## Exercise brief
Among the entries, which lines carry the string "plus"? Copy every one.

## Records shown
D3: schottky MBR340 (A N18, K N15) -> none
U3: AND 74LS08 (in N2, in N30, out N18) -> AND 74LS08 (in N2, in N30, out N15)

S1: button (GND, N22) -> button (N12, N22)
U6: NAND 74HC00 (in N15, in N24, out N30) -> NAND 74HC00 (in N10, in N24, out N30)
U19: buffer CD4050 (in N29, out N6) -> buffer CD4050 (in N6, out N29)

==

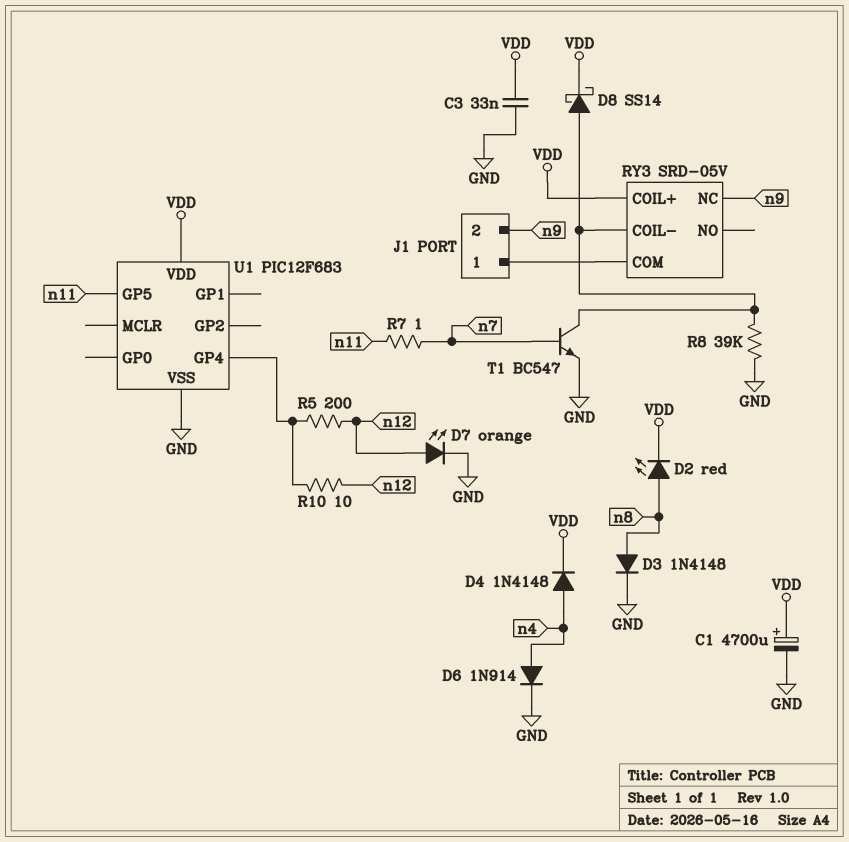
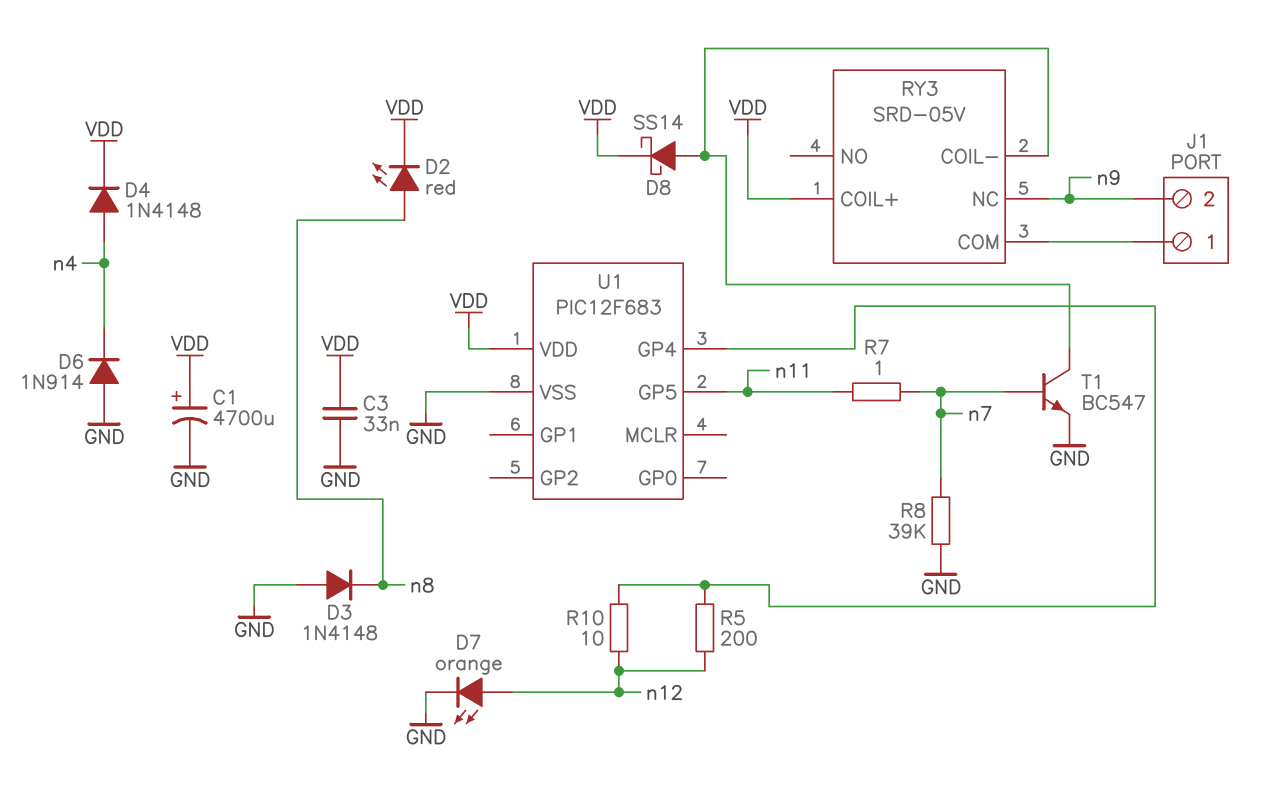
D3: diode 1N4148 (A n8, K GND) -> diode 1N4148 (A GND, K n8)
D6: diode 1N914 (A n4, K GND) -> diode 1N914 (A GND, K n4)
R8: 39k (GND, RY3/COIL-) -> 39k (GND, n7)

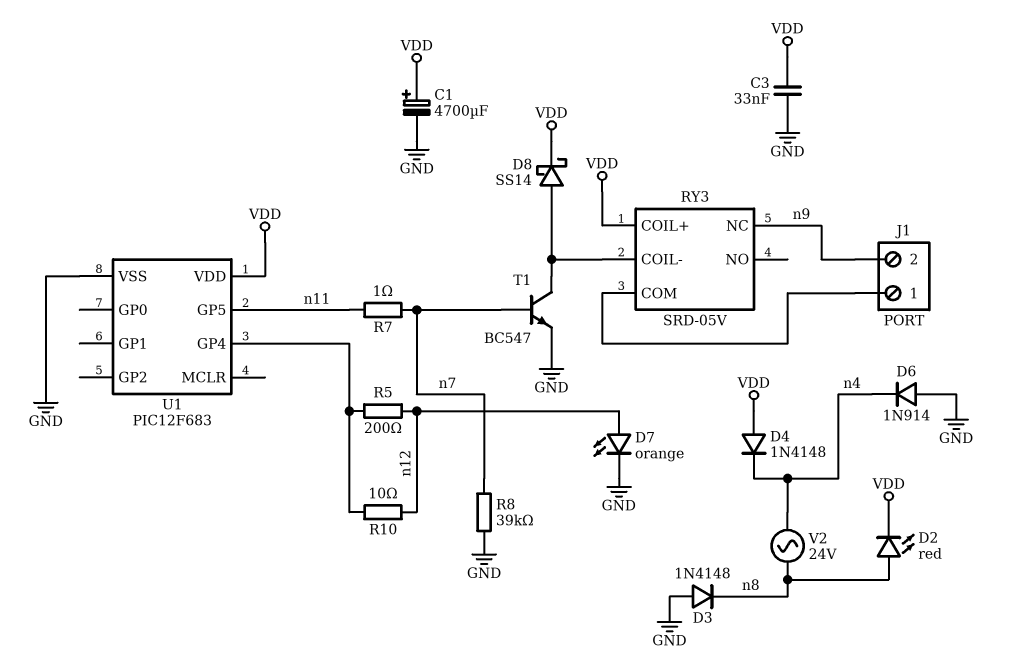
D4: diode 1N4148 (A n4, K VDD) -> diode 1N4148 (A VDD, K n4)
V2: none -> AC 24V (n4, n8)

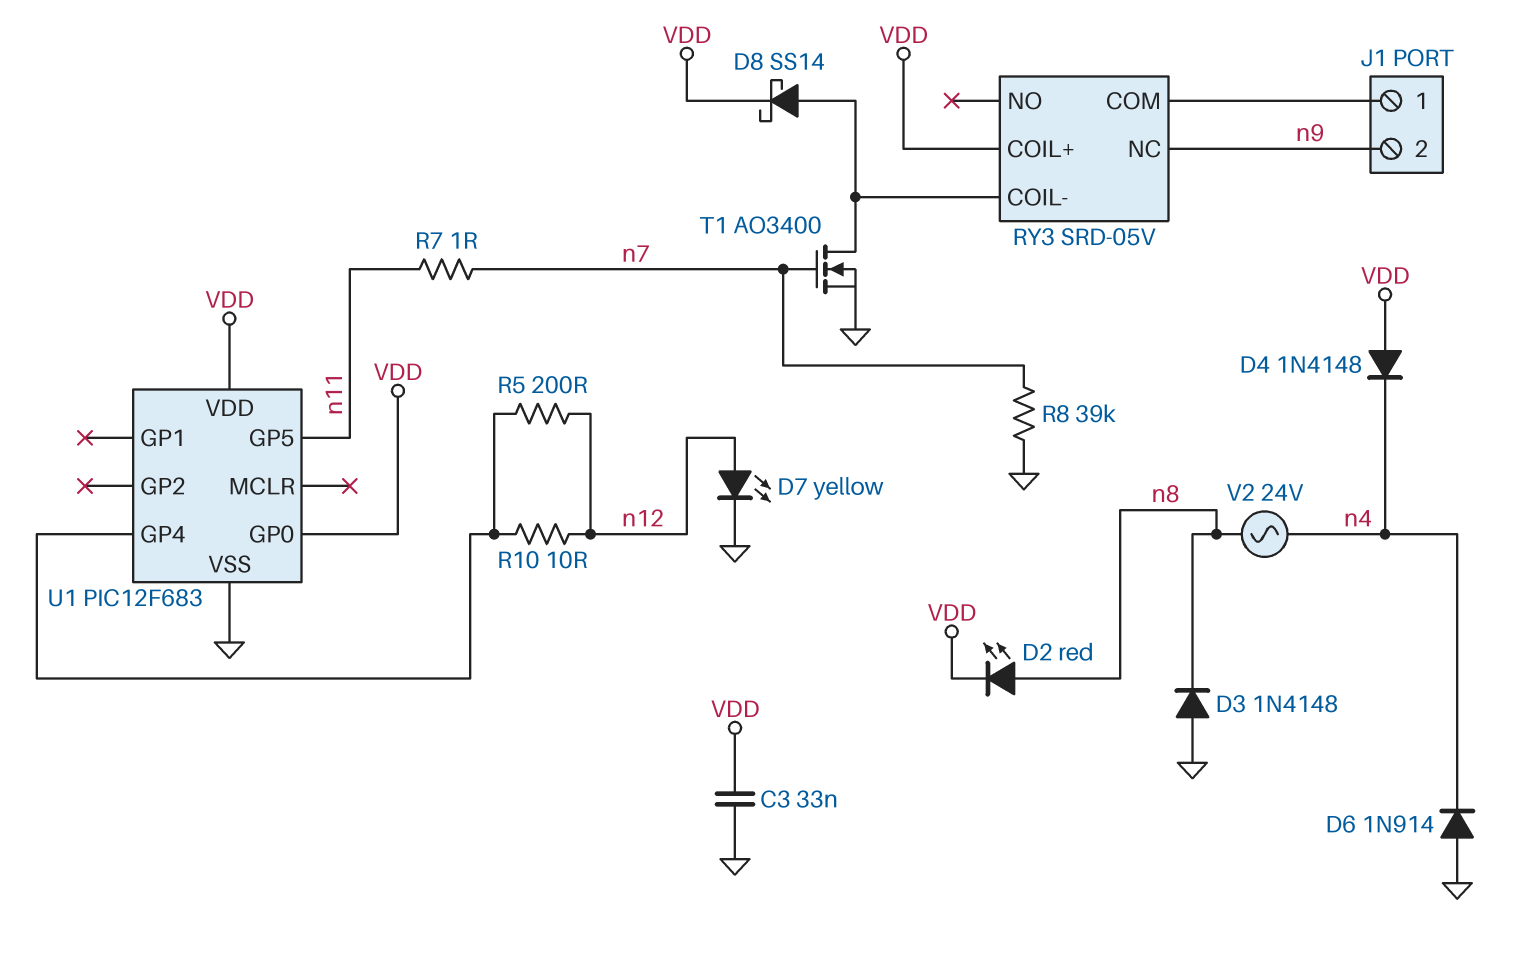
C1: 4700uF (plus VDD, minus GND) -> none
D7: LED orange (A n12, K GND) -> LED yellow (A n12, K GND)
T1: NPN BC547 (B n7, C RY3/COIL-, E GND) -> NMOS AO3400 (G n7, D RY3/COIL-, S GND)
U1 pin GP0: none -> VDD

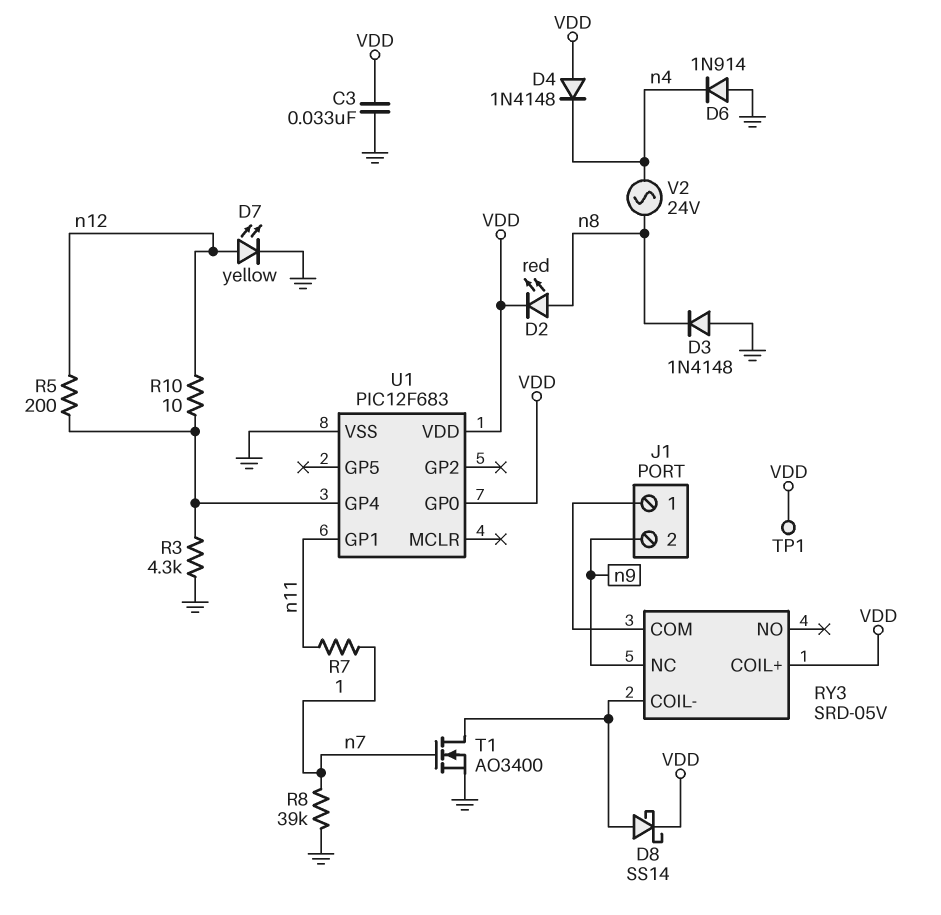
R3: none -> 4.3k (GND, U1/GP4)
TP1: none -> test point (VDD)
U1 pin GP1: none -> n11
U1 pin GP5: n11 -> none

...

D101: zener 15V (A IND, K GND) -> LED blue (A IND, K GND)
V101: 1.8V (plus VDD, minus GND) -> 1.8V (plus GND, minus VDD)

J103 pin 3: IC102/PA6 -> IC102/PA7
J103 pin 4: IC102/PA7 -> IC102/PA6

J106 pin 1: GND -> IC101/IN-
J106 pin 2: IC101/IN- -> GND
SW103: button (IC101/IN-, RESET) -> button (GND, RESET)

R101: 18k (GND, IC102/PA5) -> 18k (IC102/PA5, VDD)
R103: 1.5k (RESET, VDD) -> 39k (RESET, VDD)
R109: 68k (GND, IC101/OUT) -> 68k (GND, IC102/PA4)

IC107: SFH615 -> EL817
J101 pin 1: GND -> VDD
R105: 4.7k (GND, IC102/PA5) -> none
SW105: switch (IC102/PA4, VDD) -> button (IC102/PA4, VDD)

## Result below
C1: 4700uF (plus VDD, minus GND) -> none
V101: 1.8V (plus VDD, minus GND) -> 1.8V (plus GND, minus VDD)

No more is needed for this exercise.